Brief: Reproduce each record exactly, but exclude every picture.

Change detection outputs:

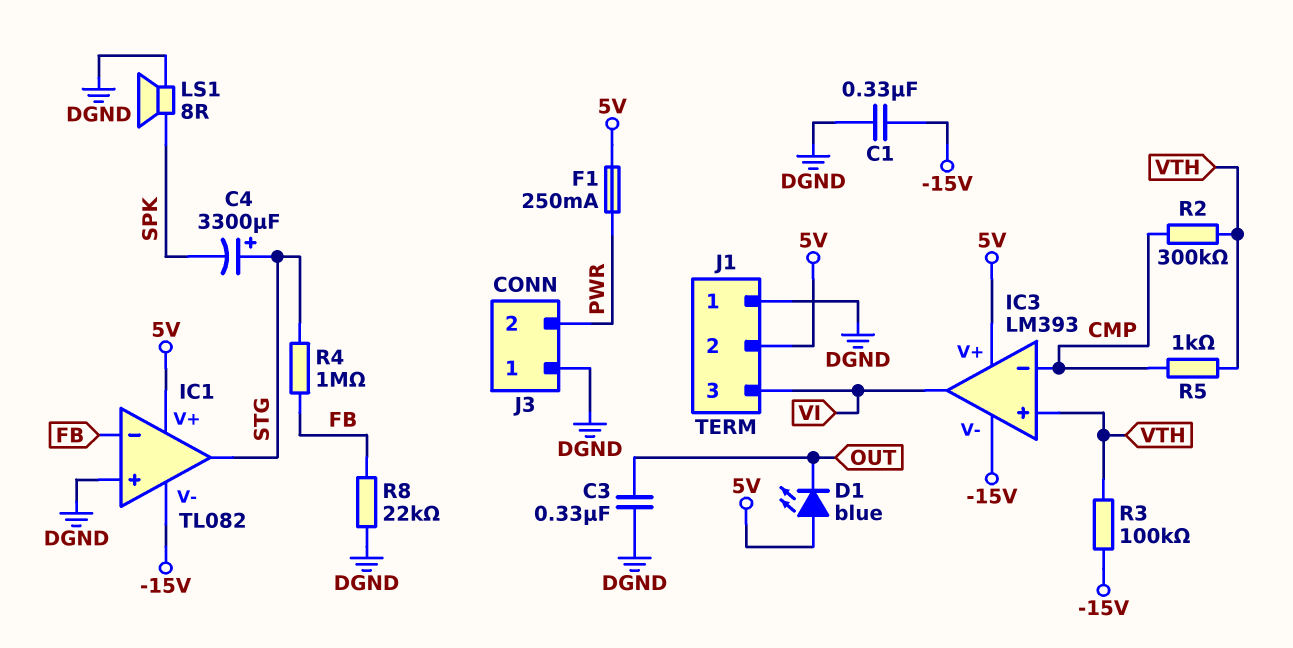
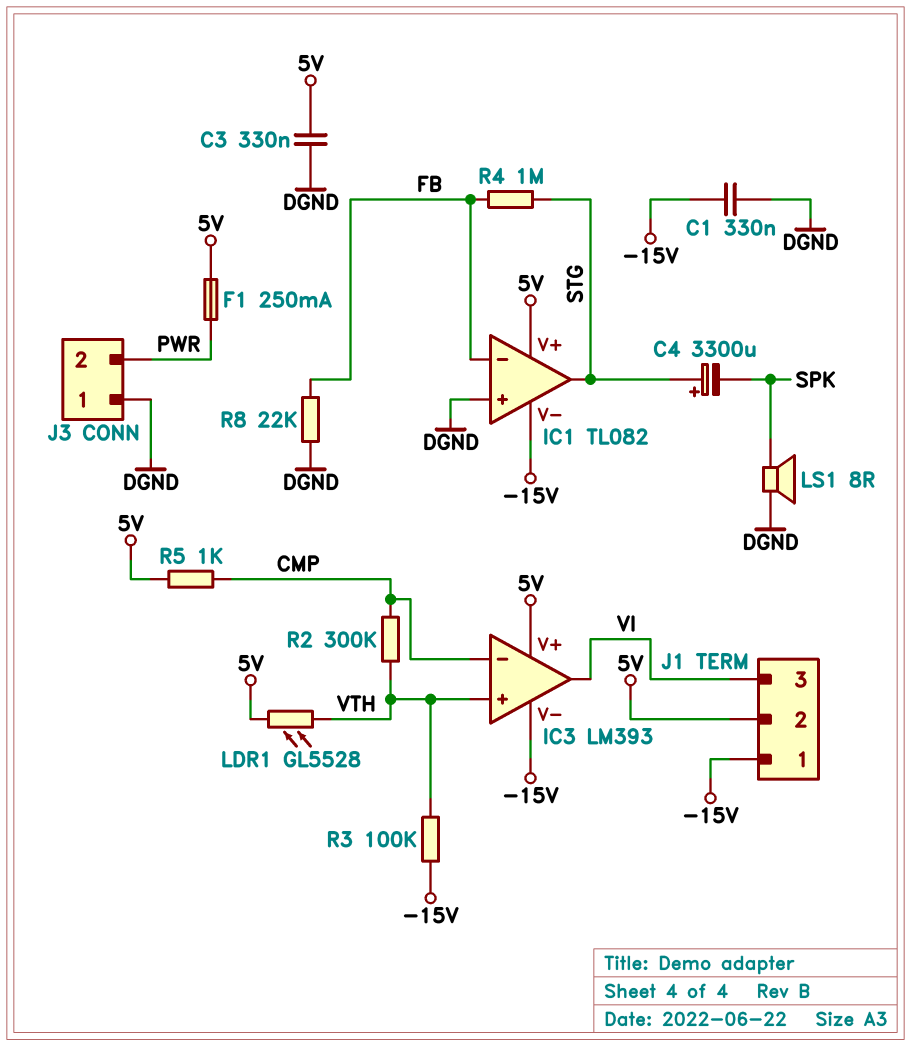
C3: 330nF (DGND, OUT) -> 330nF (5V, DGND)
D1: LED blue (A 5V, K OUT) -> none
J1 pin 1: DGND -> -15V
LDR1: none -> GL5528 (5V, VTH)
R5: 1k (CMP, VTH) -> 1k (5V, CMP)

Result for this exercise:
C3: 330nF (DGND, OUT) -> 330nF (5V, DGND)
D1: LED blue (A 5V, K OUT) -> none
J1 pin 1: DGND -> -15V
LDR1: none -> GL5528 (5V, VTH)
R5: 1k (CMP, VTH) -> 1k (5V, CMP)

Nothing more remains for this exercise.